Records for processing:
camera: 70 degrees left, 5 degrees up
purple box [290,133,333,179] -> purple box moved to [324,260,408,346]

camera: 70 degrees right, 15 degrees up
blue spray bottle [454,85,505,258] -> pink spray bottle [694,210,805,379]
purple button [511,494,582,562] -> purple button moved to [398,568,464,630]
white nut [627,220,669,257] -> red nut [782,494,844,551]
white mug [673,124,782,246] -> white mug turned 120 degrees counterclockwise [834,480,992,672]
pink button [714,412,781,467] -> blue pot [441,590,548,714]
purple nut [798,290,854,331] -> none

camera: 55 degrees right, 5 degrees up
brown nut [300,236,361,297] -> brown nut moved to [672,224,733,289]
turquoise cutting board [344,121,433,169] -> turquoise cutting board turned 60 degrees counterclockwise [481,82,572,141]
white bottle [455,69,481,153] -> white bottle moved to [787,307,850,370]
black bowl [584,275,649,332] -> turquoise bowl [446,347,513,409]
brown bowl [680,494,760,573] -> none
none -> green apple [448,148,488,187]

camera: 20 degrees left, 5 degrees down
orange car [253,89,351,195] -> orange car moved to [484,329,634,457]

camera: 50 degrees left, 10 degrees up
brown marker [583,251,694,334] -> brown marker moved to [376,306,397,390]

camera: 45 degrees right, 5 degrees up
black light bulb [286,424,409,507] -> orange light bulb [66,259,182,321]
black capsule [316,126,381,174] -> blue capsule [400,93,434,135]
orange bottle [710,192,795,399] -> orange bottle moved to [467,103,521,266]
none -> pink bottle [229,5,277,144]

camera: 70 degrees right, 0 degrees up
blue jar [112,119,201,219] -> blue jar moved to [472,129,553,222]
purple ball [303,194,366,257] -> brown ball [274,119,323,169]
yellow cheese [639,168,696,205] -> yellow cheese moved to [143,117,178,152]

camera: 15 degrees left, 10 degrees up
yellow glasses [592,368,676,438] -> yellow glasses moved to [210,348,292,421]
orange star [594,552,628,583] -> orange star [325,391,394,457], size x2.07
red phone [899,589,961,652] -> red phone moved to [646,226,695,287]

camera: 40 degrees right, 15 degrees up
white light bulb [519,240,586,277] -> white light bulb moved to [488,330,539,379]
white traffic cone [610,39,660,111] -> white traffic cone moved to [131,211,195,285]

Try it:
Output the entries verbatim.

Exercise result:
camera: 70 degrees left, 5 degrees up
purple box [290,133,333,179] -> purple box moved to [324,260,408,346]

camera: 70 degrees right, 15 degrees up
blue spray bottle [454,85,505,258] -> pink spray bottle [694,210,805,379]
purple button [511,494,582,562] -> purple button moved to [398,568,464,630]
white nut [627,220,669,257] -> red nut [782,494,844,551]
white mug [673,124,782,246] -> white mug turned 120 degrees counterclockwise [834,480,992,672]
pink button [714,412,781,467] -> blue pot [441,590,548,714]
purple nut [798,290,854,331] -> none

camera: 55 degrees right, 5 degrees up
brown nut [300,236,361,297] -> brown nut moved to [672,224,733,289]
turquoise cutting board [344,121,433,169] -> turquoise cutting board turned 60 degrees counterclockwise [481,82,572,141]
white bottle [455,69,481,153] -> white bottle moved to [787,307,850,370]
black bowl [584,275,649,332] -> turquoise bowl [446,347,513,409]
brown bowl [680,494,760,573] -> none
none -> green apple [448,148,488,187]

camera: 20 degrees left, 5 degrees down
orange car [253,89,351,195] -> orange car moved to [484,329,634,457]

camera: 50 degrees left, 10 degrees up
brown marker [583,251,694,334] -> brown marker moved to [376,306,397,390]

camera: 45 degrees right, 5 degrees up
black light bulb [286,424,409,507] -> orange light bulb [66,259,182,321]
black capsule [316,126,381,174] -> blue capsule [400,93,434,135]
orange bottle [710,192,795,399] -> orange bottle moved to [467,103,521,266]
none -> pink bottle [229,5,277,144]

camera: 70 degrees right, 0 degrees up
blue jar [112,119,201,219] -> blue jar moved to [472,129,553,222]
purple ball [303,194,366,257] -> brown ball [274,119,323,169]
yellow cheese [639,168,696,205] -> yellow cheese moved to [143,117,178,152]

camera: 15 degrees left, 10 degrees up
yellow glasses [592,368,676,438] -> yellow glasses moved to [210,348,292,421]
orange star [594,552,628,583] -> orange star [325,391,394,457], size x2.07
red phone [899,589,961,652] -> red phone moved to [646,226,695,287]

camera: 40 degrees right, 15 degrees up
white light bulb [519,240,586,277] -> white light bulb moved to [488,330,539,379]
white traffic cone [610,39,660,111] -> white traffic cone moved to [131,211,195,285]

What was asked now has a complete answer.